[Dataset entries — start]

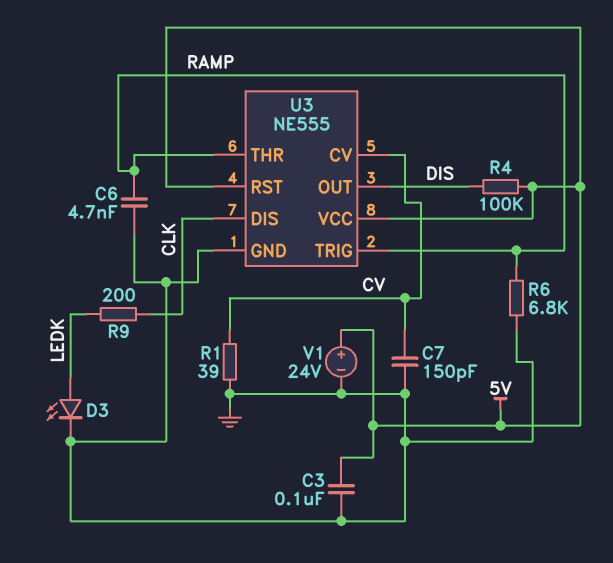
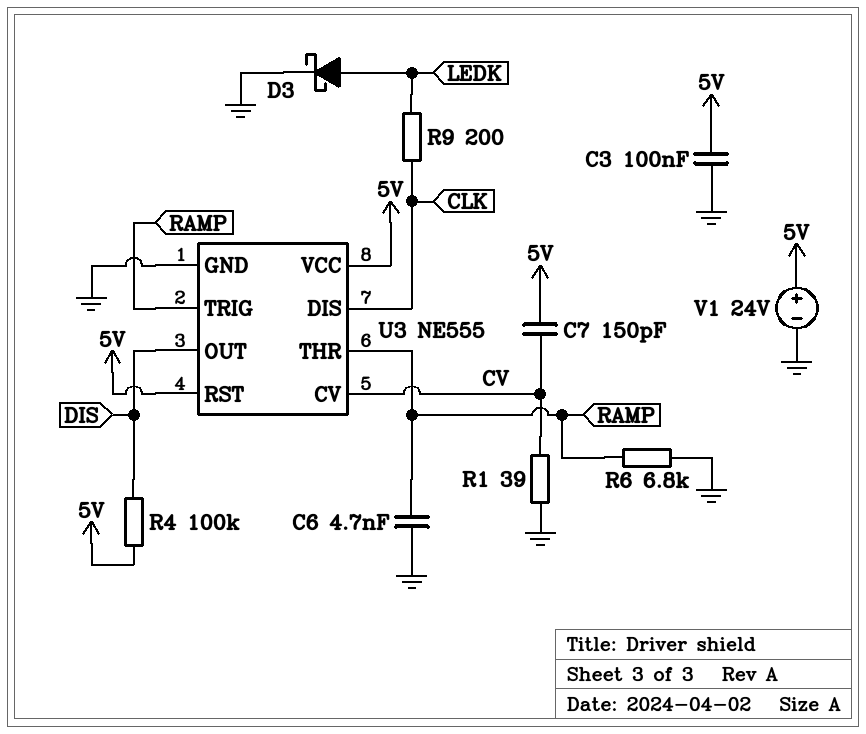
C7: 150pF (CV, GND) -> 150pF (5V, CV)
D3: LED (A LEDK, K GND) -> schottky (A LEDK, K GND)

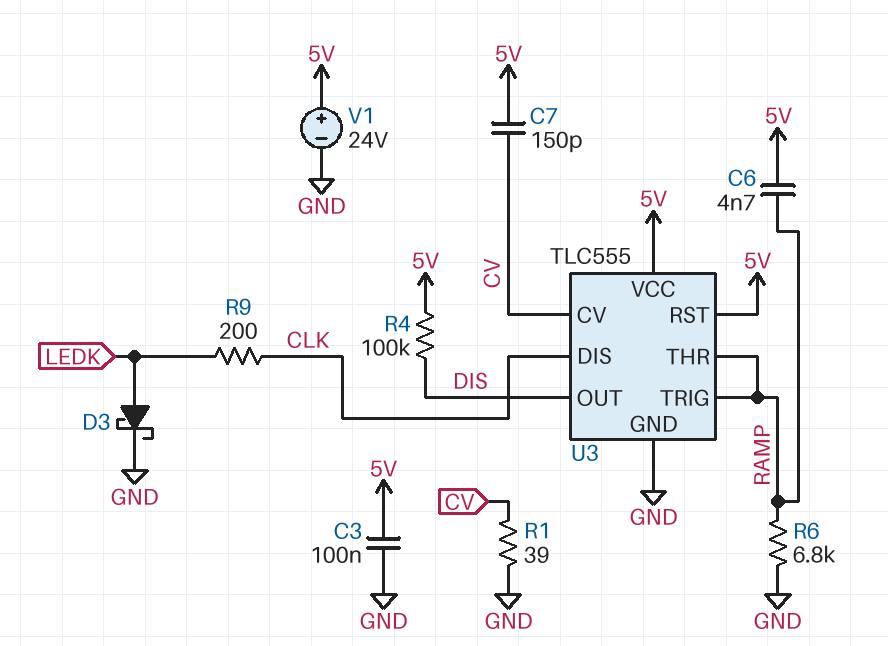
C6: 4.7nF (GND, RAMP) -> 4.7nF (5V, RAMP)
U3: NE555 -> TLC555

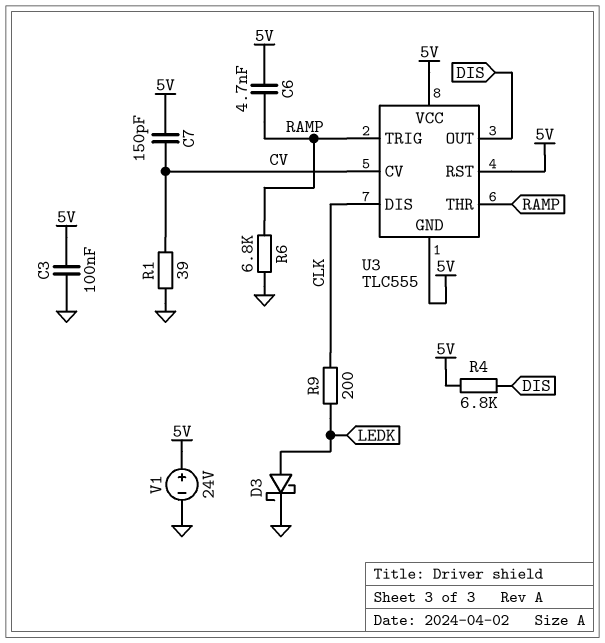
R4: 100k (5V, DIS) -> 6.8k (5V, DIS)
U3 pin GND: GND -> 5V

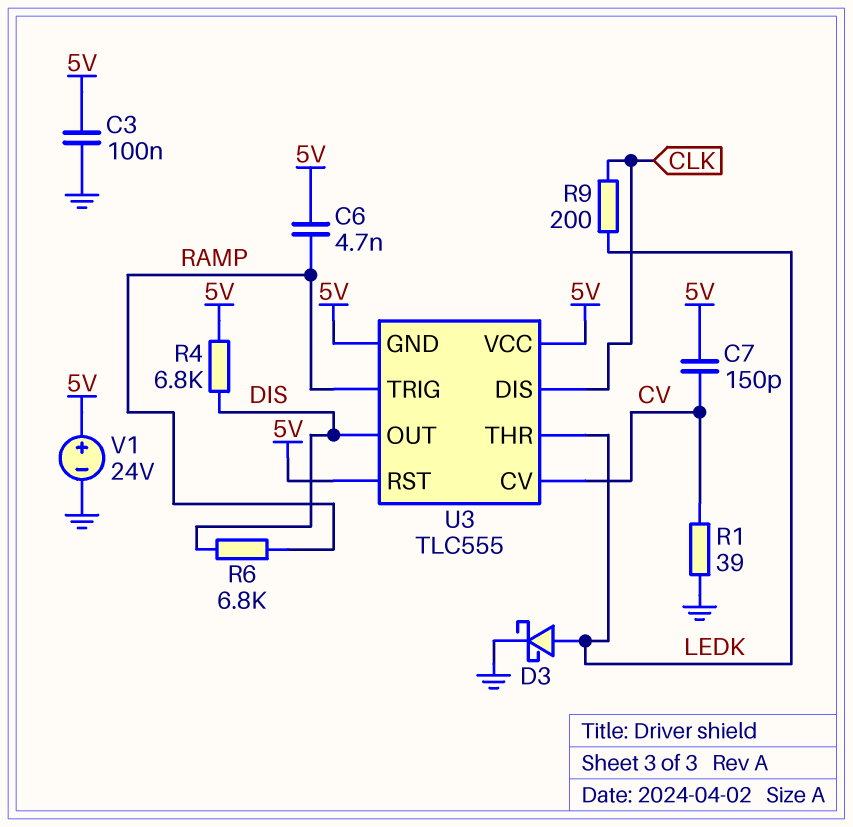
R6: 6.8k (GND, RAMP) -> 6.8k (DIS, RAMP)
U3 pin THR: RAMP -> LEDK

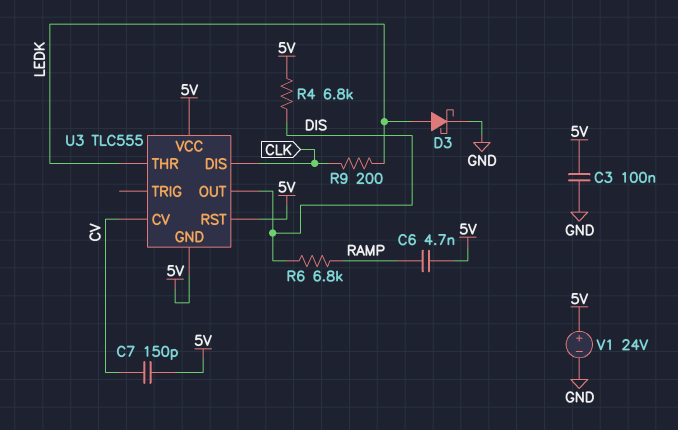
R1: 39 (CV, GND) -> none
U3 pin TRIG: RAMP -> none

[Dataset entries — finish]

• [Goal of the exercise]
In the data above, find the line containing "U3 pin GND: GND -> 5V"; from there, please write out each line through the end, exactly, with the pictures omitted.

• [Answer box]
U3 pin GND: GND -> 5V

R6: 6.8k (GND, RAMP) -> 6.8k (DIS, RAMP)
U3 pin THR: RAMP -> LEDK

R1: 39 (CV, GND) -> none
U3 pin TRIG: RAMP -> none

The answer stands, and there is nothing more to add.